Recorded data:
====================
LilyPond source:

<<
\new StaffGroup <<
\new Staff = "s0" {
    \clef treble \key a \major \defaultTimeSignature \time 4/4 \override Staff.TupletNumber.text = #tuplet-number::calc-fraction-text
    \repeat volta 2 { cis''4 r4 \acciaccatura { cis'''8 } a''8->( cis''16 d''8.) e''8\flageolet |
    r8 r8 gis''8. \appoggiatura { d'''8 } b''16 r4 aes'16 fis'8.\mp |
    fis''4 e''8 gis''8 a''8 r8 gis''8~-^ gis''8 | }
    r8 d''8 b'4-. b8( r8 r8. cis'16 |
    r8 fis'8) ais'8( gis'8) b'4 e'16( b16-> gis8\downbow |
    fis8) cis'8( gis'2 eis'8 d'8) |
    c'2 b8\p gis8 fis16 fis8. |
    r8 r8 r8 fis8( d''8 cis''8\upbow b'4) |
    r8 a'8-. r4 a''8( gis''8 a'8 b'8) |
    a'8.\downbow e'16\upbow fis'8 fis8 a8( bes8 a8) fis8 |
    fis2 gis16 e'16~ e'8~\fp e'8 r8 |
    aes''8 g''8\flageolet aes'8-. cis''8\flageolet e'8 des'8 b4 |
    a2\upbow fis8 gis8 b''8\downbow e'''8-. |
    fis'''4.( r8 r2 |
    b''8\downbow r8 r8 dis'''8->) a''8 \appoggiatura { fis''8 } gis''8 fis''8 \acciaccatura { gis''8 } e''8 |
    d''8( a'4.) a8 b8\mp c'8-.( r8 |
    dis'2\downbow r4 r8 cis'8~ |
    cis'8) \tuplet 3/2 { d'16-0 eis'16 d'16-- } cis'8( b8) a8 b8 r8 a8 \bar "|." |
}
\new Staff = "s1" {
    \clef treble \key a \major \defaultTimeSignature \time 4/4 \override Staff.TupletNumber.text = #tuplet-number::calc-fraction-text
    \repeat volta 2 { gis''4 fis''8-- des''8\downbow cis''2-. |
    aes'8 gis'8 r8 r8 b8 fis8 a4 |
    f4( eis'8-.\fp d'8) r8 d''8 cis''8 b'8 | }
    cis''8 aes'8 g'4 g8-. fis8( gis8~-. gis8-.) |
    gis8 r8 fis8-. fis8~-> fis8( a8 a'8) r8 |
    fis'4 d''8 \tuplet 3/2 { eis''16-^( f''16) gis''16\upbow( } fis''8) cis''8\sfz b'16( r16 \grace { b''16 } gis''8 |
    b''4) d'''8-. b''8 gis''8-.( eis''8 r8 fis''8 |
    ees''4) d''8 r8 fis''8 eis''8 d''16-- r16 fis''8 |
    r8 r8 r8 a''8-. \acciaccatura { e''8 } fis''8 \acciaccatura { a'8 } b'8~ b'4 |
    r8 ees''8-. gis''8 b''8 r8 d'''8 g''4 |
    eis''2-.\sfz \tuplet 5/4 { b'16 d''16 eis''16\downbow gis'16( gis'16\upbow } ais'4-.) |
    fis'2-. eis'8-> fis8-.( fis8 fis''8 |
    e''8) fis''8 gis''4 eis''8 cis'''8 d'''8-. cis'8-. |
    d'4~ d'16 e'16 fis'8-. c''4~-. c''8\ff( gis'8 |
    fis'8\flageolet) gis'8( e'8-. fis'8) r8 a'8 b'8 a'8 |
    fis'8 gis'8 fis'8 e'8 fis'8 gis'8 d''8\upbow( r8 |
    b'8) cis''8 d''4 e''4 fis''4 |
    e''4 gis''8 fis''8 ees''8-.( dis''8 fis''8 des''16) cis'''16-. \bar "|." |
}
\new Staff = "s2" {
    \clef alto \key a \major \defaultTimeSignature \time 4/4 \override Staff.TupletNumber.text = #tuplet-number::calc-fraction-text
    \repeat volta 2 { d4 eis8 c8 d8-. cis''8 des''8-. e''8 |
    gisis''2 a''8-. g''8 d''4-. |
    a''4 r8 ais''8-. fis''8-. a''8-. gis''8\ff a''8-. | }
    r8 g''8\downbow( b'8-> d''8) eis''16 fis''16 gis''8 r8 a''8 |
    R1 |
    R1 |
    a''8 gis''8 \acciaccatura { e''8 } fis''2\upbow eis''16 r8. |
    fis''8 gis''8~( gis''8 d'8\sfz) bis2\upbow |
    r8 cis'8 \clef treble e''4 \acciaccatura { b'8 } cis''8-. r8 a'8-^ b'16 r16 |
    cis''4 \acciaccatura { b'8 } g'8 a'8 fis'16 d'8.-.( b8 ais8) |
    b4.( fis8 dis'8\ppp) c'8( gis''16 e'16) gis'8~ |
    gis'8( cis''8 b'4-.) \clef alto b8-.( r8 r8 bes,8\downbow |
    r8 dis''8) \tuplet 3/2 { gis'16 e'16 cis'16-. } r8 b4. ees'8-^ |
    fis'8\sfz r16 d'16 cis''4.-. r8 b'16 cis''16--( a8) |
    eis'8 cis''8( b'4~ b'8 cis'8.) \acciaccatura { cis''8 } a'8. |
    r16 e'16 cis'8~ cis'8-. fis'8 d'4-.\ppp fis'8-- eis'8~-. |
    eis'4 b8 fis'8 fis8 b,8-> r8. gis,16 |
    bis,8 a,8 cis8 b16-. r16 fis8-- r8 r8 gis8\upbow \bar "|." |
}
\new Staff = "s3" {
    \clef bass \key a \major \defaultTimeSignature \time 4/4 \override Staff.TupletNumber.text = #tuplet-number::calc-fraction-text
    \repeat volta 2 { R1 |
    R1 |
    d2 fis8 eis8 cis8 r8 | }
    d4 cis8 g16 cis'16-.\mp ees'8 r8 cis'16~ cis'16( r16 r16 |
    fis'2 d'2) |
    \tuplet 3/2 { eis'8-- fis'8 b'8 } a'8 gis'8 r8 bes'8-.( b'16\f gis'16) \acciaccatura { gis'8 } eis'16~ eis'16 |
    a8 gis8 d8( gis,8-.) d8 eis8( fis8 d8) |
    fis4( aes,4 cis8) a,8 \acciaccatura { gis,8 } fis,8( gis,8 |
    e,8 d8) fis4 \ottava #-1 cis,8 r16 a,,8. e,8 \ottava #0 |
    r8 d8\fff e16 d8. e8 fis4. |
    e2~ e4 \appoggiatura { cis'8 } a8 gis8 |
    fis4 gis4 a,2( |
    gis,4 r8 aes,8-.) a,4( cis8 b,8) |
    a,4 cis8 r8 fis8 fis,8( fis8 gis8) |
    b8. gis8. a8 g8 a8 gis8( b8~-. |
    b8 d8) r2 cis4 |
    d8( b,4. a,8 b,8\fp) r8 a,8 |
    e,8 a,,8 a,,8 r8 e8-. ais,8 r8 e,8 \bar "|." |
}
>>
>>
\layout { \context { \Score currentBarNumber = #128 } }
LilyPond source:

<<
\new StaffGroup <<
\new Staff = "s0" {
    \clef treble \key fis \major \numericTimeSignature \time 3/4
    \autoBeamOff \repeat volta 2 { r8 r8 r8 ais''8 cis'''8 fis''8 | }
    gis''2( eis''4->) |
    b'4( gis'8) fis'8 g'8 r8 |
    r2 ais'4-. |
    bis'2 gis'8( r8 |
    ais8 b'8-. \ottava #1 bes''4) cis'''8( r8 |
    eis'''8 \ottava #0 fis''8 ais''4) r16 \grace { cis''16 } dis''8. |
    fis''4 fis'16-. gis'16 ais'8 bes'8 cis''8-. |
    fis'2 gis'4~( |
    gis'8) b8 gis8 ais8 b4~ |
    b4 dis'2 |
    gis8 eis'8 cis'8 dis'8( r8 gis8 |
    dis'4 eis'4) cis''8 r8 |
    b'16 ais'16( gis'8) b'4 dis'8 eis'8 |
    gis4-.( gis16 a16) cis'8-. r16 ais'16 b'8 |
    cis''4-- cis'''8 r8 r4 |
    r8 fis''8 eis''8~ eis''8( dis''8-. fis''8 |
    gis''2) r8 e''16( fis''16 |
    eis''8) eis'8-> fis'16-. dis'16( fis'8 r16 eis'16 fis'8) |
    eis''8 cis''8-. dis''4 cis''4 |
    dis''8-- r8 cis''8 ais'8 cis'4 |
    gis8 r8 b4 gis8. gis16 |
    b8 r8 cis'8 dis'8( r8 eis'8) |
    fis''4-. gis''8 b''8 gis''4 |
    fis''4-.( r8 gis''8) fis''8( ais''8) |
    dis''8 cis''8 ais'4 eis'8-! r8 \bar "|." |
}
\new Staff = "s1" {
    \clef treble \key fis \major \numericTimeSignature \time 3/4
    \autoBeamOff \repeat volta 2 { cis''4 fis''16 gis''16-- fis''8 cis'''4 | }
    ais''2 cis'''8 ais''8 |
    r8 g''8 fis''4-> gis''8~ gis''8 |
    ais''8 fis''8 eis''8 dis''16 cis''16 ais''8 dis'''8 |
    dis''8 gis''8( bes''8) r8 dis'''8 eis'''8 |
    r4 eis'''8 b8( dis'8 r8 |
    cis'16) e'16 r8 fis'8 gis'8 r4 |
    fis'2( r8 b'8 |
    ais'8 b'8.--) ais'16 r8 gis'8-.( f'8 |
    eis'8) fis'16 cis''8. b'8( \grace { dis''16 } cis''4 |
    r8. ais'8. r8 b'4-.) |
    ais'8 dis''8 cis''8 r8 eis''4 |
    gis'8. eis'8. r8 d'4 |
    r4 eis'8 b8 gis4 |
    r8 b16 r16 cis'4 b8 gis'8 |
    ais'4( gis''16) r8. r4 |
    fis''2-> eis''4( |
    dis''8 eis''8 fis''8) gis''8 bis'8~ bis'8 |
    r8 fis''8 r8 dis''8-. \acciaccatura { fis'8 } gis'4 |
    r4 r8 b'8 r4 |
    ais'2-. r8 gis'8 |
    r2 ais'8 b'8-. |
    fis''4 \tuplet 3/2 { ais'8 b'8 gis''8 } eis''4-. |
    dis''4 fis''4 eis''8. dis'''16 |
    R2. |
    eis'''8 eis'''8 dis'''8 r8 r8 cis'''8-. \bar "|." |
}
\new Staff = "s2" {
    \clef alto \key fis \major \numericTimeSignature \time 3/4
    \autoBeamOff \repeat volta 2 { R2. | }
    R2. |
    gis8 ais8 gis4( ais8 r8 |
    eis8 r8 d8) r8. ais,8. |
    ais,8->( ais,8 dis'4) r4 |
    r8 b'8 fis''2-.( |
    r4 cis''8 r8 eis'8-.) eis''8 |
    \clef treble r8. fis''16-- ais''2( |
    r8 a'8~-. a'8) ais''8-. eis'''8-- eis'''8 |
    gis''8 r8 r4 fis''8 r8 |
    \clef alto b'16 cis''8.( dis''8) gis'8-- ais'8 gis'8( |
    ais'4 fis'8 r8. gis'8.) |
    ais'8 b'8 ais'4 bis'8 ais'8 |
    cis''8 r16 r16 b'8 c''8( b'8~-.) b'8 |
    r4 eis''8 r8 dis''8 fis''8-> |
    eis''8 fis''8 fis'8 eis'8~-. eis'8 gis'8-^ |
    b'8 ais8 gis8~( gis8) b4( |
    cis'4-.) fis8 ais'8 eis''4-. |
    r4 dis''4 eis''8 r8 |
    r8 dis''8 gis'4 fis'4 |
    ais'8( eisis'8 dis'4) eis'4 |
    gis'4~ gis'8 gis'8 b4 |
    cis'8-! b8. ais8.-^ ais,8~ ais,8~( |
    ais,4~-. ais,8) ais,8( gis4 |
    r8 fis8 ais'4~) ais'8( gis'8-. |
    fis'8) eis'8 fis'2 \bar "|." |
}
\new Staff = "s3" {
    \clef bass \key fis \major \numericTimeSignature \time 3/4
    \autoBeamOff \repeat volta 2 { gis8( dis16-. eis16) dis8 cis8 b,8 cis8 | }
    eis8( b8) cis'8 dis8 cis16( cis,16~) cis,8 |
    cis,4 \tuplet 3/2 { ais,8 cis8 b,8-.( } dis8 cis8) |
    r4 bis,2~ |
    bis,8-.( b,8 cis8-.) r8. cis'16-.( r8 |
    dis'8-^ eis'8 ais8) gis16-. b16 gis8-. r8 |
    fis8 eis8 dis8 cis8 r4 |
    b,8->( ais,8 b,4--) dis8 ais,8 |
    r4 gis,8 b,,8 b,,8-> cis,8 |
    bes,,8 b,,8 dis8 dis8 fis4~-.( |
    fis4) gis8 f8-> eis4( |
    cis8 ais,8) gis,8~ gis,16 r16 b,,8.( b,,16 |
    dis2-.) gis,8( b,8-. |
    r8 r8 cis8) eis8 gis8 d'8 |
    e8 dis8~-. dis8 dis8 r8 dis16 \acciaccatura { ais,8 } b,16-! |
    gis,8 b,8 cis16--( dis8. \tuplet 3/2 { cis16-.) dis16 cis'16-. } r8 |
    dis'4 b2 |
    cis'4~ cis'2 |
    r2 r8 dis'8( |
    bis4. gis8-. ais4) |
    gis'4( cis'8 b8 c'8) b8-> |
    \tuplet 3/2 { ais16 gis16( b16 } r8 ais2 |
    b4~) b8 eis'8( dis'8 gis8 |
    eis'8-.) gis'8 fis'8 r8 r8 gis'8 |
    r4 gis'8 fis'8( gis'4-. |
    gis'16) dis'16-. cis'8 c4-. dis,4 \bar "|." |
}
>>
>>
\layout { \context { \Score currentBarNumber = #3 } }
====================
PROBLEM DETAILS ▸ Which lines of the records above contain the string "calc"? Filter the records down to those lines, matching case exactly, and copy each one.

SOLVED PROBLEM ▸
    \clef treble \key a \major \defaultTimeSignature \time 4/4 \override Staff.TupletNumber.text = #tuplet-number::calc-fraction-text
    \clef treble \key a \major \defaultTimeSignature \time 4/4 \override Staff.TupletNumber.text = #tuplet-number::calc-fraction-text
    \clef alto \key a \major \defaultTimeSignature \time 4/4 \override Staff.TupletNumber.text = #tuplet-number::calc-fraction-text
    \clef bass \key a \major \defaultTimeSignature \time 4/4 \override Staff.TupletNumber.text = #tuplet-number::calc-fraction-text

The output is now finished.